Exercise goal:
Give back the full listing as written. No pictures go with it.
:: Data excerpt
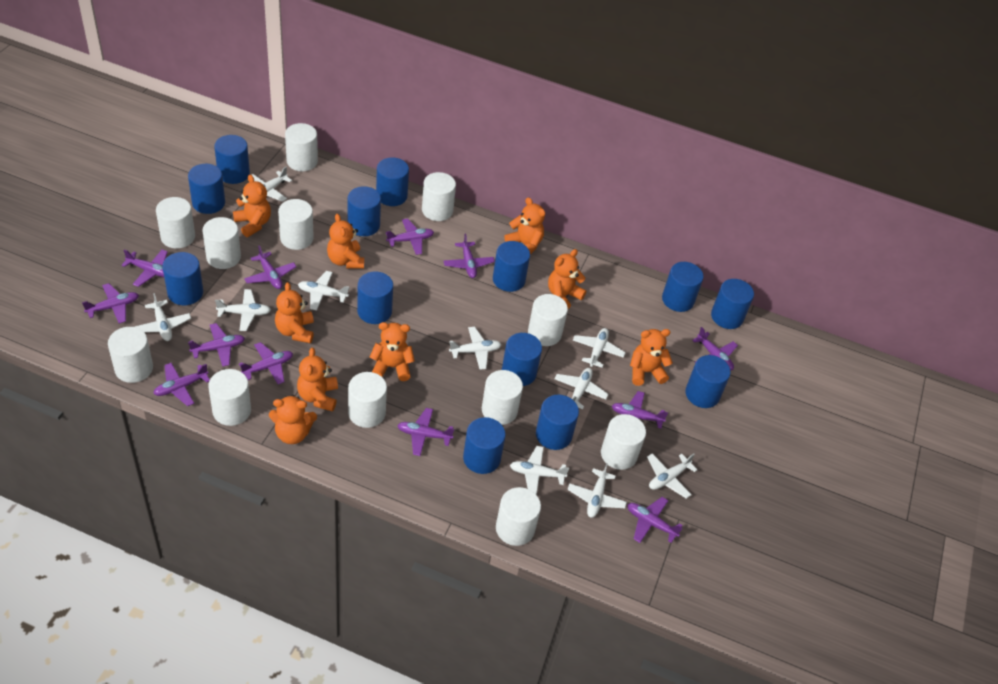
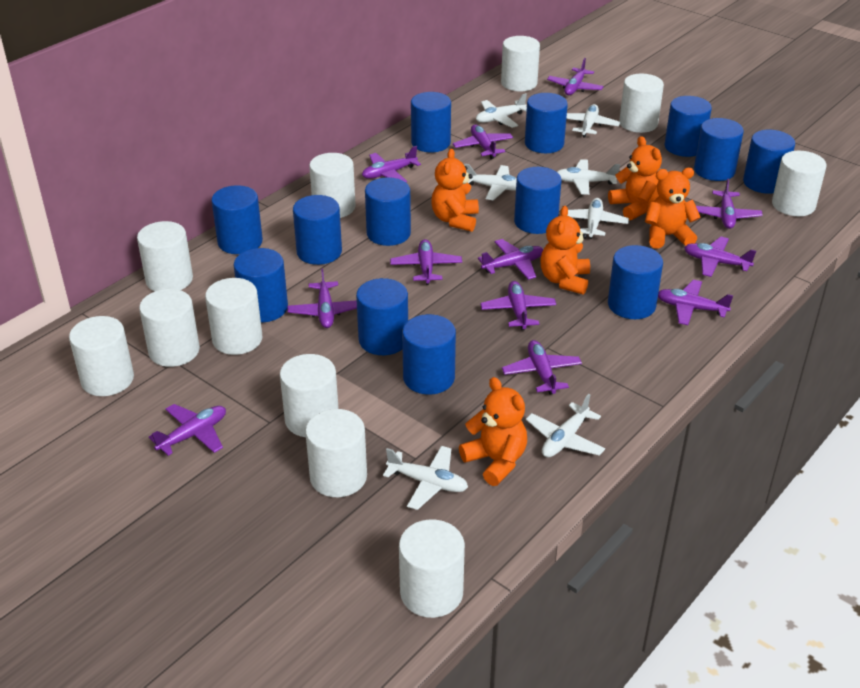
orange teddy bear: 9 -> 5
white cylinder: 12 -> 11
white plane: 10 -> 7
::::
Problem solution:
orange teddy bear: 9 -> 5
white cylinder: 12 -> 11
white plane: 10 -> 7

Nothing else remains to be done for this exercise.